▸ **Required work**: Go through the listing and copy each line with the string "green".

** Dataset extract follows **

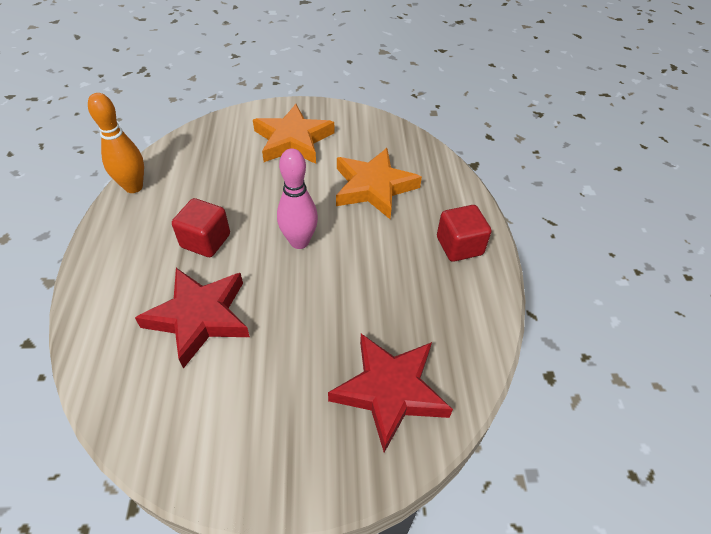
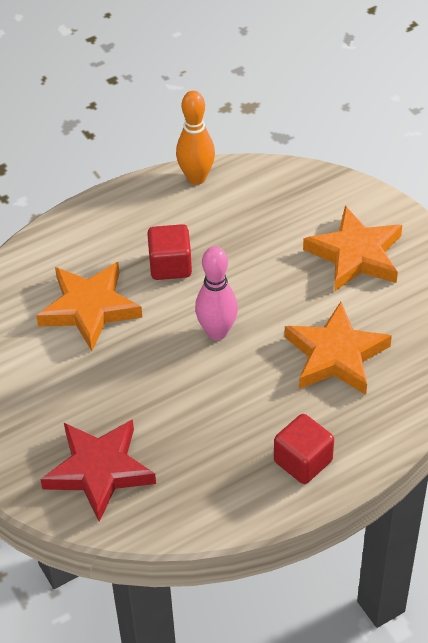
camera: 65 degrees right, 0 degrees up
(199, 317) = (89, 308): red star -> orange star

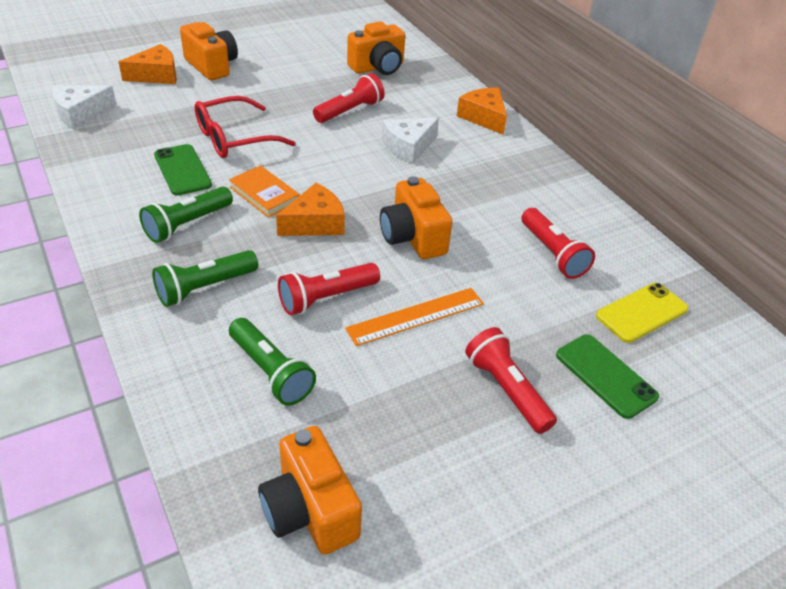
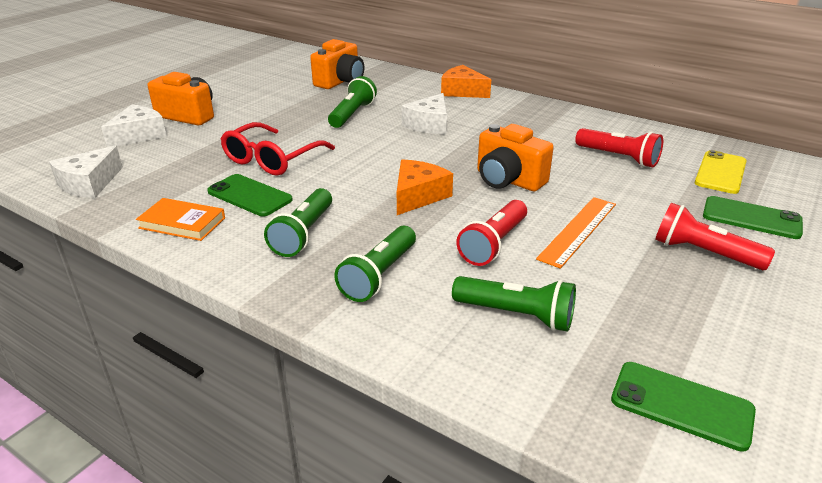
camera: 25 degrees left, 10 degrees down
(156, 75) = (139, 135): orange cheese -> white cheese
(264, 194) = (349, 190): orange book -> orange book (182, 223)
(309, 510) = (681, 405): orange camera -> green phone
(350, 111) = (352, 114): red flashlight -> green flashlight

** End of Dataset extract **

▸ **Completed exercise**:
(309, 510) = (681, 405): orange camera -> green phone
(350, 111) = (352, 114): red flashlight -> green flashlight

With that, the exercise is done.